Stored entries
• • • • • • •

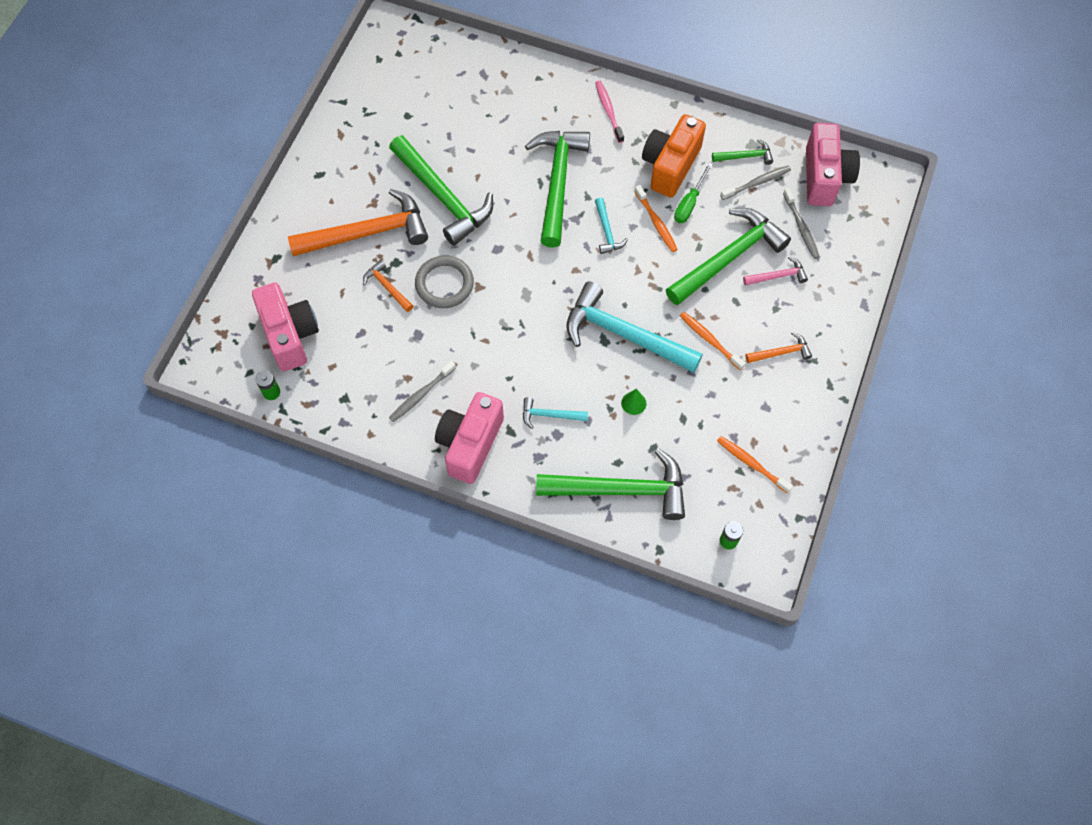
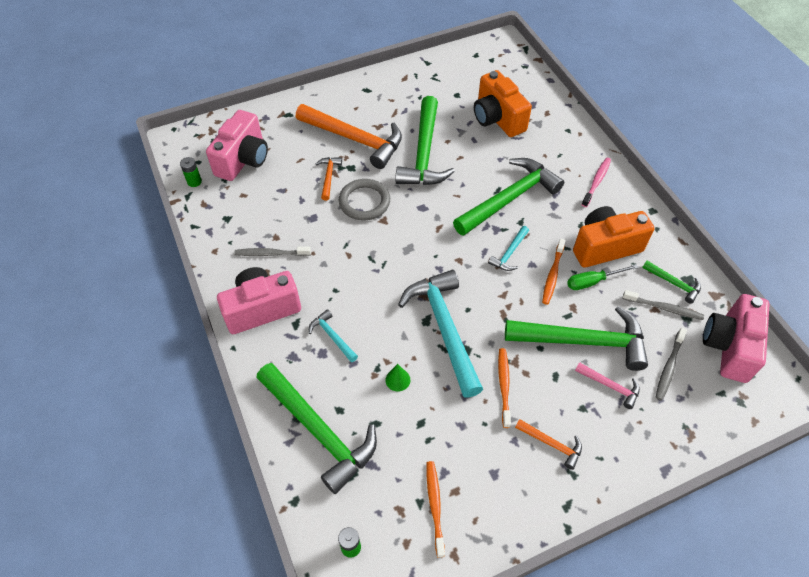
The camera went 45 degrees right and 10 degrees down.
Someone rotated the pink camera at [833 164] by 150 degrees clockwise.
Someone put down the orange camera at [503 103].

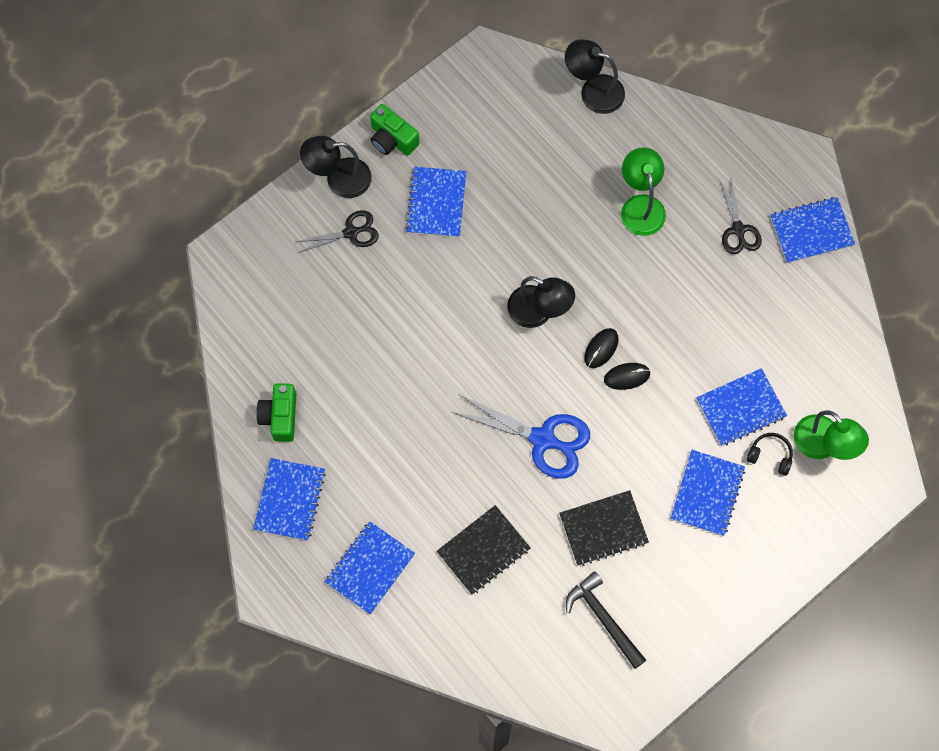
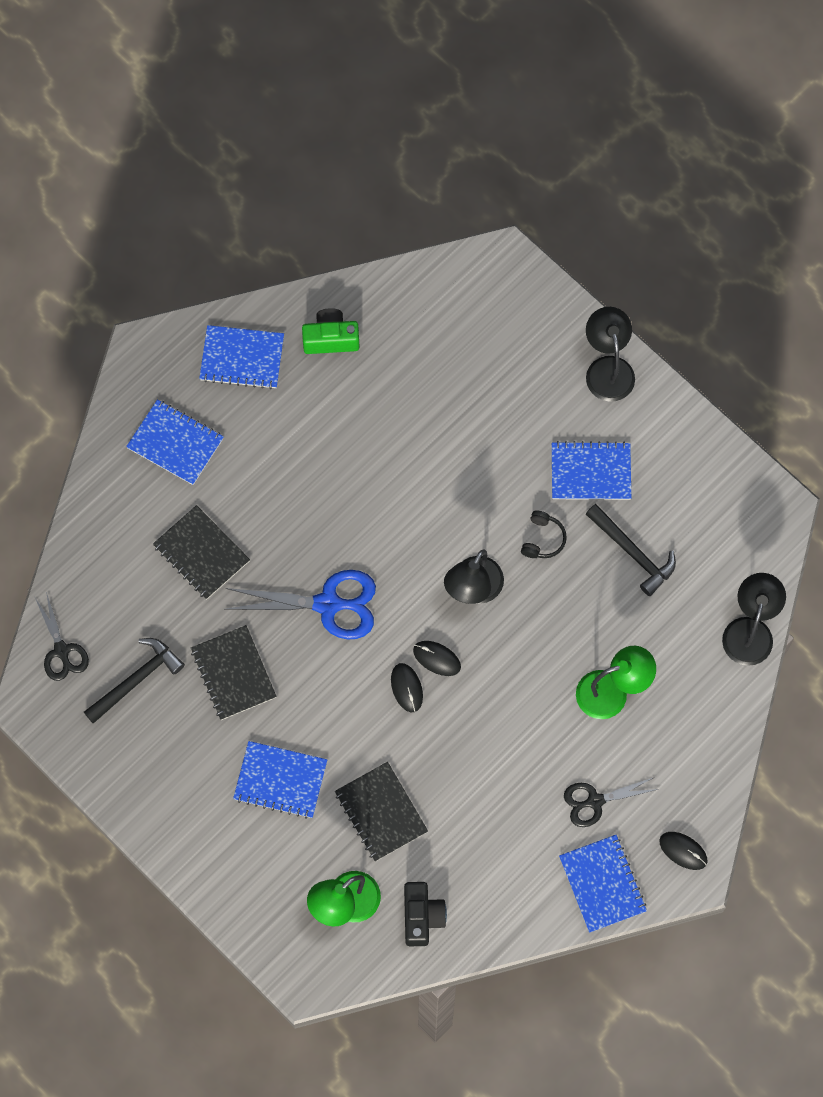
The camera went 85 degrees right and 0 degrees up.
Someone carried the black scissors from [337 231] to [61 636].
Someone took away the green camera at [394 130].
Someone rotated the blue scissors at [521 436] by 105 degrees counterclockwise.
Someone repainted the blue notebook at [741 407], which became the black notebook at [381 812].
Someone carried the black headphones from [770 454] to [544 534].
Someone put down the black camera at [425 914].
Someone put down the black hammer at [631 550].
Someone put down the black mouse at [683 851].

• • • • • • •

Exercise:
What is needed is an exact repeat of every entry above, with the pictures left out.

Answer to the exercise:
The camera went 45 degrees right and 10 degrees down.
Someone rotated the pink camera at [833 164] by 150 degrees clockwise.
Someone put down the orange camera at [503 103].

The camera went 85 degrees right and 0 degrees up.
Someone carried the black scissors from [337 231] to [61 636].
Someone took away the green camera at [394 130].
Someone rotated the blue scissors at [521 436] by 105 degrees counterclockwise.
Someone repainted the blue notebook at [741 407], which became the black notebook at [381 812].
Someone carried the black headphones from [770 454] to [544 534].
Someone put down the black camera at [425 914].
Someone put down the black hammer at [631 550].
Someone put down the black mouse at [683 851].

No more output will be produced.